[Entries taken from a collection]
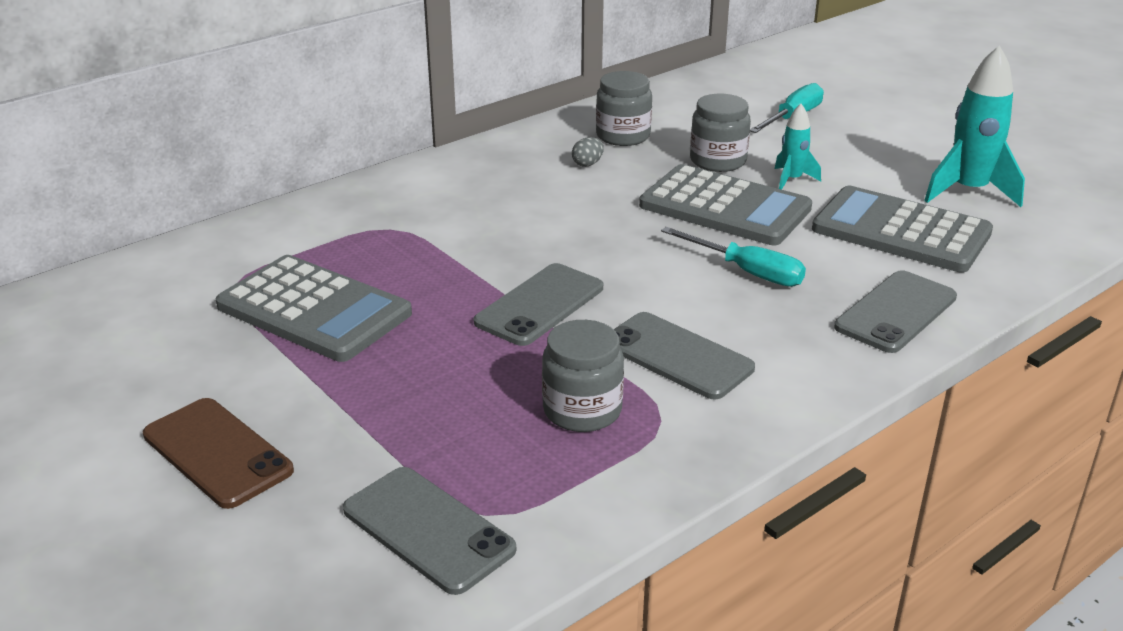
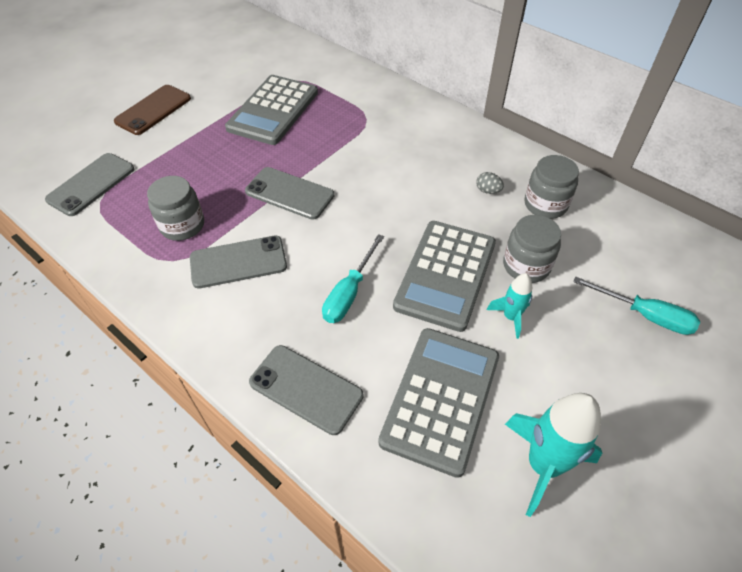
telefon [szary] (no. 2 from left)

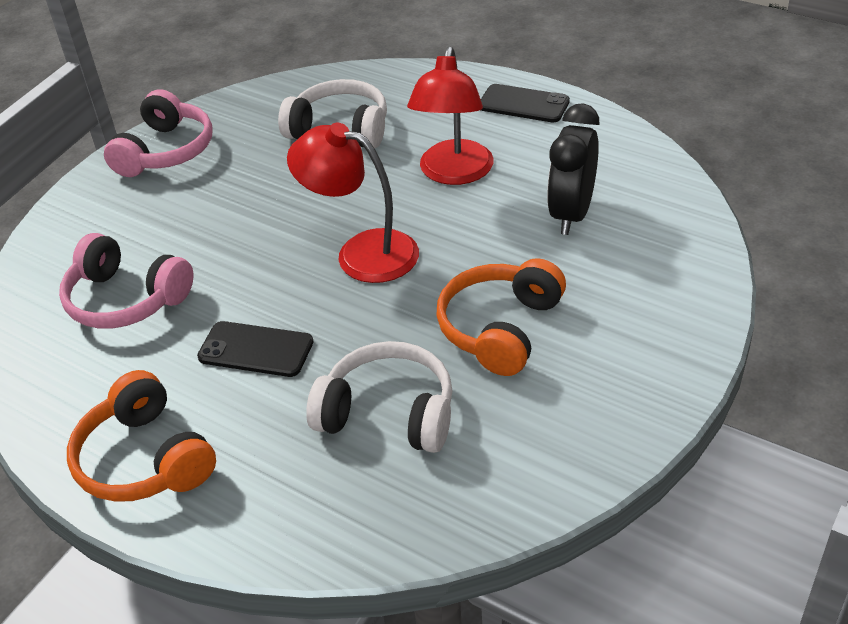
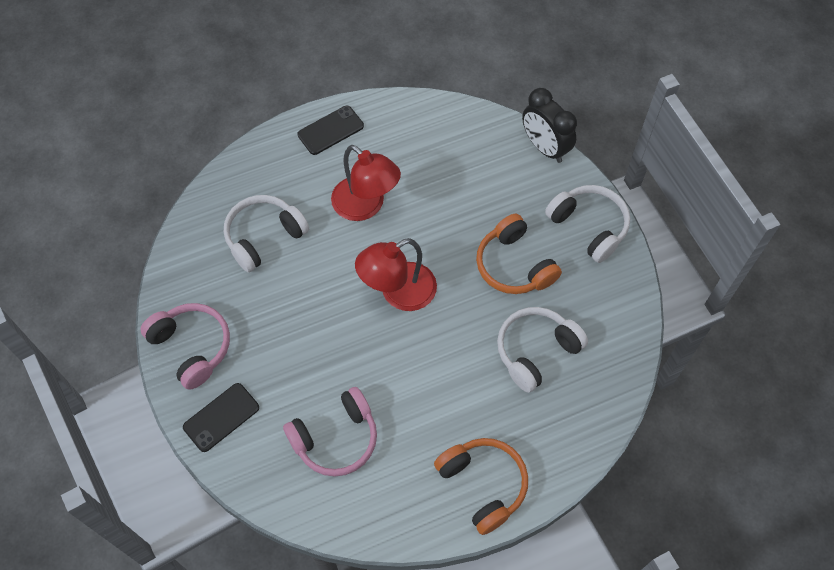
słuchawki [biały] (no. 3 from left); telefon [czarny] (no. 1 from left); budzik [czarny]; słuchawki [pomarańczowy] (no. 1 from left)

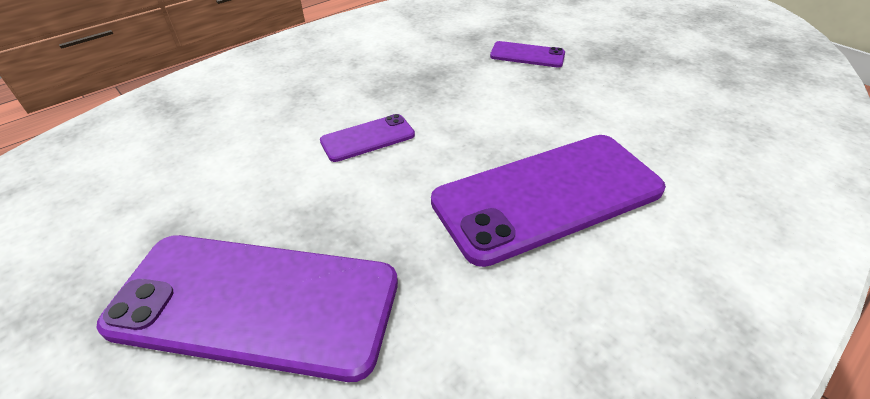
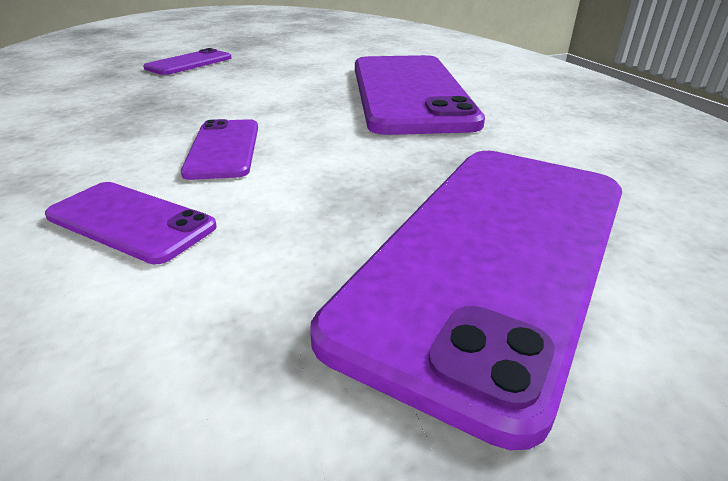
telefon [fioletowy] (no. 1 from left)

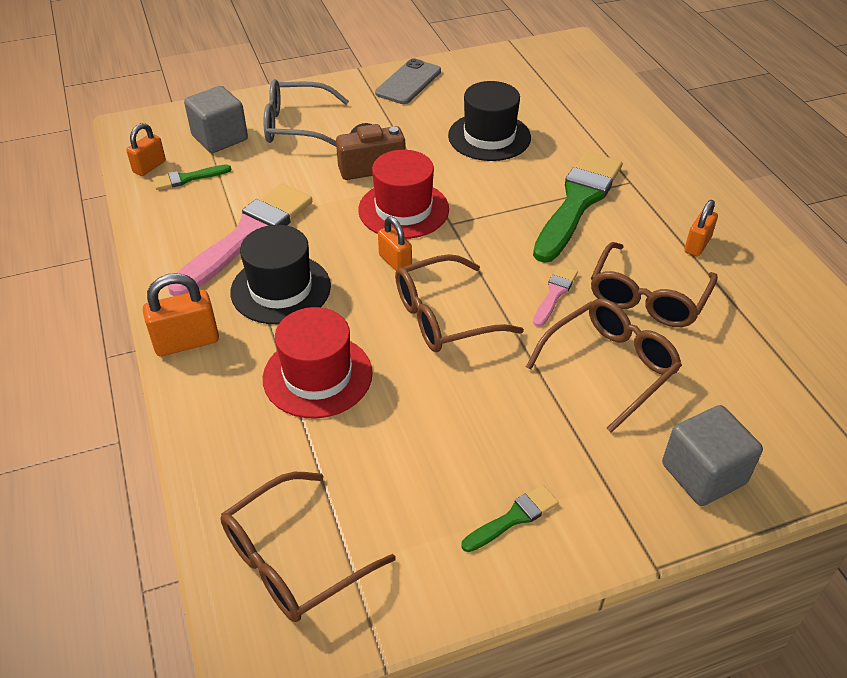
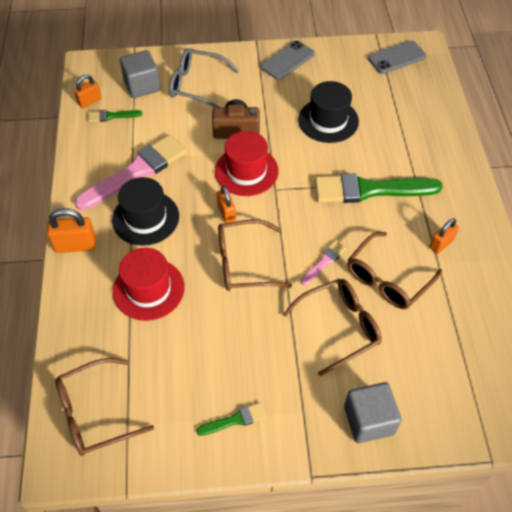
telefon [szary] (no. 2 from left); pędzel [zielony] (no. 3 from left)

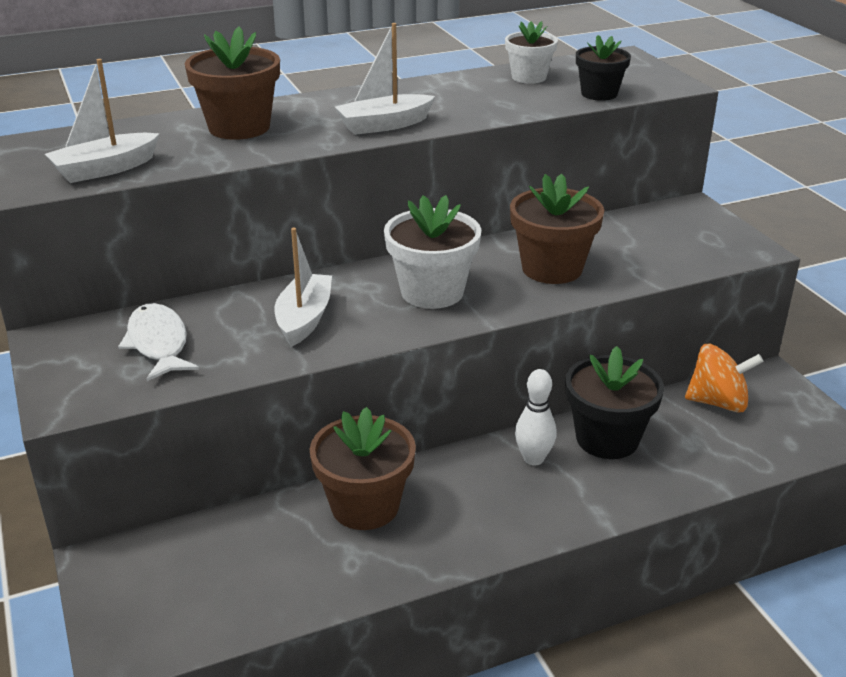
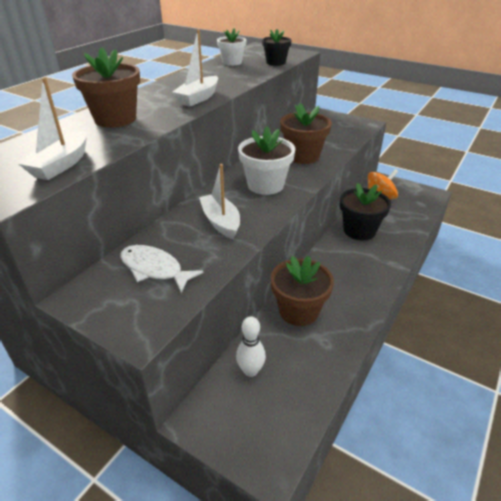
kręgiel [biały]

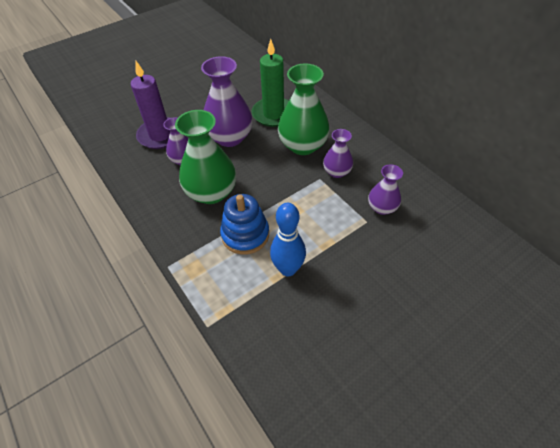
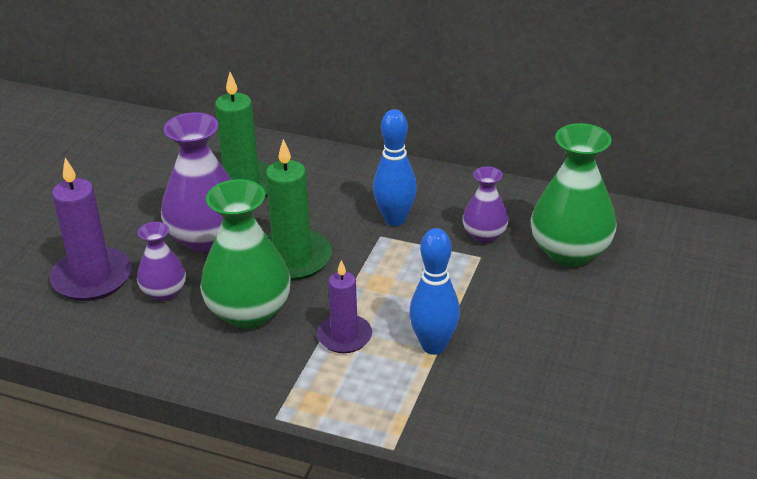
świeca [zielony] (no. 2 from left); wazon [zielony] (no. 2 from left); świeca [fioletowy] (no. 2 from left); kręgiel [niebieski] (no. 1 from left)

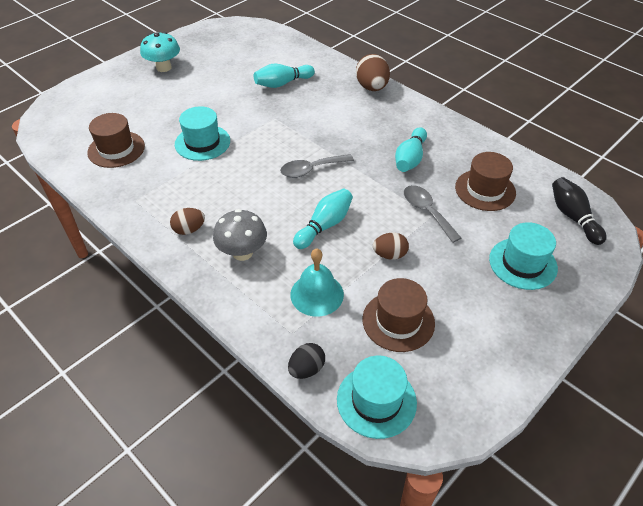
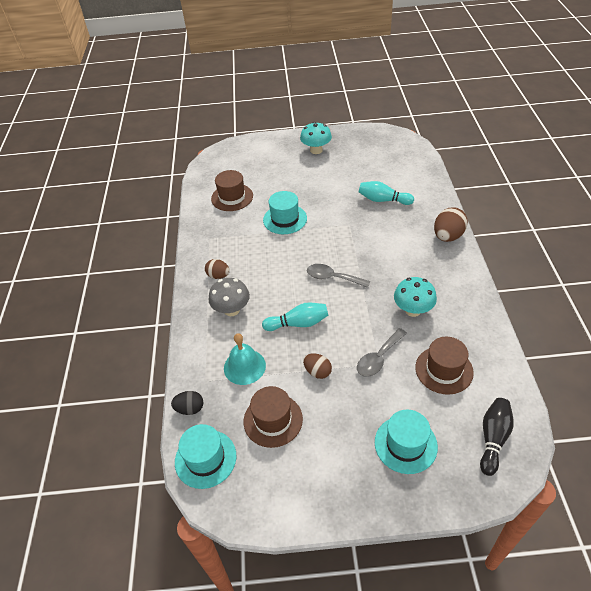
grzyb [turkusowy] (no. 2 from left); łyżka [szary] (no. 2 from left)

- _About this exercise_:
The copy starts at the line holding "kręgiel [biały]" and ends at the last line of the records above. Transcribe those lines exactly, pictures excluded.

- _Task result_:
kręgiel [biały]

świeca [zielony] (no. 2 from left); wazon [zielony] (no. 2 from left); świeca [fioletowy] (no. 2 from left); kręgiel [niebieski] (no. 1 from left)

grzyb [turkusowy] (no. 2 from left); łyżka [szary] (no. 2 from left)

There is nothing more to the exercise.